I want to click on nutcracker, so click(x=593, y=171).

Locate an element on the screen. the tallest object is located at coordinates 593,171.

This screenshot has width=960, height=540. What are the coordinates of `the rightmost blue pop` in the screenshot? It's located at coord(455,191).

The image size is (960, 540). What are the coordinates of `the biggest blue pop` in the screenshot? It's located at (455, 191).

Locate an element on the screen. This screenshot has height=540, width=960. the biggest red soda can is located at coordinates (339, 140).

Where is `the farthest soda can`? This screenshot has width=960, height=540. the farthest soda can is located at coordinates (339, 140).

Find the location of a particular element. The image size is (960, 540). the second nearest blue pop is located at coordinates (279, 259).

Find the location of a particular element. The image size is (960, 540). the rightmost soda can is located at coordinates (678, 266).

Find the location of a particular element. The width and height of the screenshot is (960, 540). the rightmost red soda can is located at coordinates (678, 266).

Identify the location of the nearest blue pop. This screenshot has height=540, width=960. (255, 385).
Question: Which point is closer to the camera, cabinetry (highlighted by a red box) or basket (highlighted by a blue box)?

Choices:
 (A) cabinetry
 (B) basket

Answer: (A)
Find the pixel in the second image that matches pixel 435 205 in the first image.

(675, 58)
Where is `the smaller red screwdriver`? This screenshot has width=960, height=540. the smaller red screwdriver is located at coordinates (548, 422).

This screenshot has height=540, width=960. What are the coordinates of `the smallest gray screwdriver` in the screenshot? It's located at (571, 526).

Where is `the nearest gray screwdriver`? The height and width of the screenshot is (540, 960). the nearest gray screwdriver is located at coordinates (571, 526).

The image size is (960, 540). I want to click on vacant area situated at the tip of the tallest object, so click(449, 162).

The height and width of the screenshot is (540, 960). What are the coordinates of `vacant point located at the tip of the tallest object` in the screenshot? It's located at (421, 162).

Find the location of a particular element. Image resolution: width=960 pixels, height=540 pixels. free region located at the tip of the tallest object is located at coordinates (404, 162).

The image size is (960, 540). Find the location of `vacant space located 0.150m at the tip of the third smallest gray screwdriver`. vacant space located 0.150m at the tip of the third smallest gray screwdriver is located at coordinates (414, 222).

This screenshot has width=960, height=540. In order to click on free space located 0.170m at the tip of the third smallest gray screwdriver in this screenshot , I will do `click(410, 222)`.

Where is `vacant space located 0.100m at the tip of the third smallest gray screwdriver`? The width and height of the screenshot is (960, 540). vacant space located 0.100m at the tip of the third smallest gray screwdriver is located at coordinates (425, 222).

################

Please output all of the items above verbatim, with no changes.

(Solution for this problem)
I want to click on nutcracker, so click(x=593, y=171).

Locate an element on the screen. the tallest object is located at coordinates 593,171.

This screenshot has width=960, height=540. What are the coordinates of `the rightmost blue pop` in the screenshot? It's located at coord(455,191).

The image size is (960, 540). What are the coordinates of `the biggest blue pop` in the screenshot? It's located at (455, 191).

Locate an element on the screen. This screenshot has height=540, width=960. the biggest red soda can is located at coordinates (339, 140).

Where is `the farthest soda can`? This screenshot has width=960, height=540. the farthest soda can is located at coordinates (339, 140).

Find the location of a particular element. The image size is (960, 540). the second nearest blue pop is located at coordinates (279, 259).

Find the location of a particular element. The image size is (960, 540). the rightmost soda can is located at coordinates (678, 266).

Find the location of a particular element. The width and height of the screenshot is (960, 540). the rightmost red soda can is located at coordinates (678, 266).

Identify the location of the nearest blue pop. This screenshot has height=540, width=960. (255, 385).
Question: Which point is closer to the camera, cabinetry (highlighted by a red box) or basket (highlighted by a blue box)?

Choices:
 (A) cabinetry
 (B) basket

Answer: (A)
Find the pixel in the second image that matches pixel 435 205 in the first image.

(675, 58)
Where is `the smaller red screwdriver`? This screenshot has width=960, height=540. the smaller red screwdriver is located at coordinates (548, 422).

This screenshot has height=540, width=960. What are the coordinates of `the smallest gray screwdriver` in the screenshot? It's located at (571, 526).

Where is `the nearest gray screwdriver`? The height and width of the screenshot is (540, 960). the nearest gray screwdriver is located at coordinates (571, 526).

The image size is (960, 540). I want to click on vacant area situated at the tip of the tallest object, so click(449, 162).

The height and width of the screenshot is (540, 960). What are the coordinates of `vacant point located at the tip of the tallest object` in the screenshot? It's located at (421, 162).

Find the location of a particular element. Image resolution: width=960 pixels, height=540 pixels. free region located at the tip of the tallest object is located at coordinates (404, 162).

The image size is (960, 540). Find the location of `vacant space located 0.150m at the tip of the third smallest gray screwdriver`. vacant space located 0.150m at the tip of the third smallest gray screwdriver is located at coordinates (414, 222).

This screenshot has width=960, height=540. In order to click on free space located 0.170m at the tip of the third smallest gray screwdriver in this screenshot , I will do `click(410, 222)`.

Where is `vacant space located 0.100m at the tip of the third smallest gray screwdriver`? The width and height of the screenshot is (960, 540). vacant space located 0.100m at the tip of the third smallest gray screwdriver is located at coordinates (425, 222).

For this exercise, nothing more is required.